* [Required action]: Look through the lines below and extract any with the word "move".

= = = = =

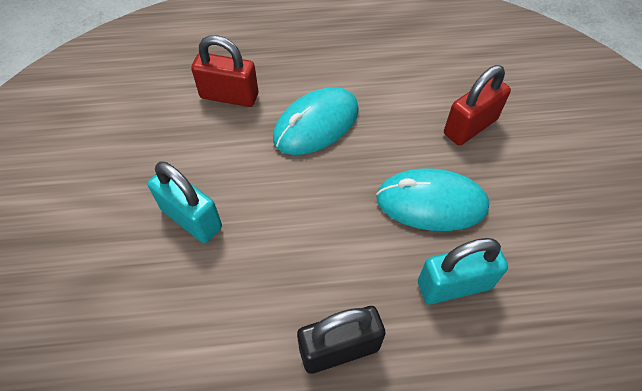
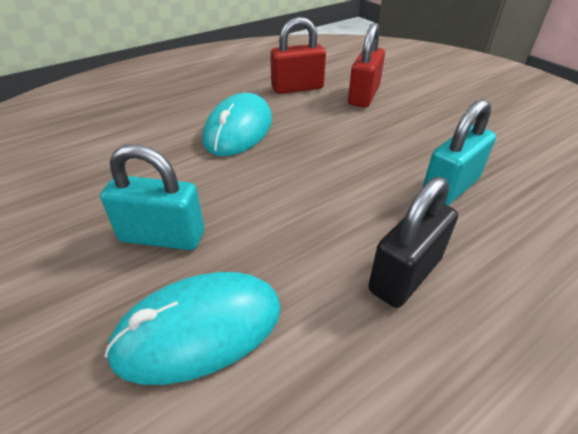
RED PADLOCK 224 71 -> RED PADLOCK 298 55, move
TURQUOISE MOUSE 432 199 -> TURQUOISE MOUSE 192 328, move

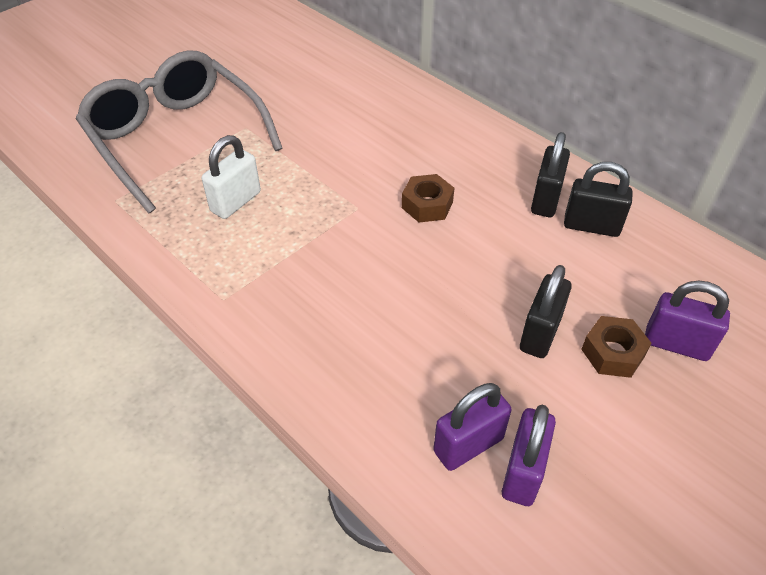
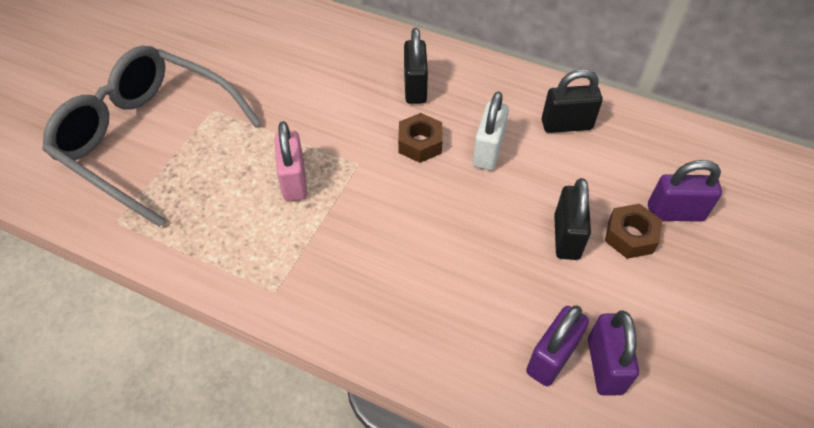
WHITE PADLOCK 231 177 -> WHITE PADLOCK 491 131, move
BLACK PADLOCK 550 174 -> BLACK PADLOCK 416 66, move
none -> PINK PADLOCK 291 161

= = = = =

* [Written answer]:
RED PADLOCK 224 71 -> RED PADLOCK 298 55, move
TURQUOISE MOUSE 432 199 -> TURQUOISE MOUSE 192 328, move
WHITE PADLOCK 231 177 -> WHITE PADLOCK 491 131, move
BLACK PADLOCK 550 174 -> BLACK PADLOCK 416 66, move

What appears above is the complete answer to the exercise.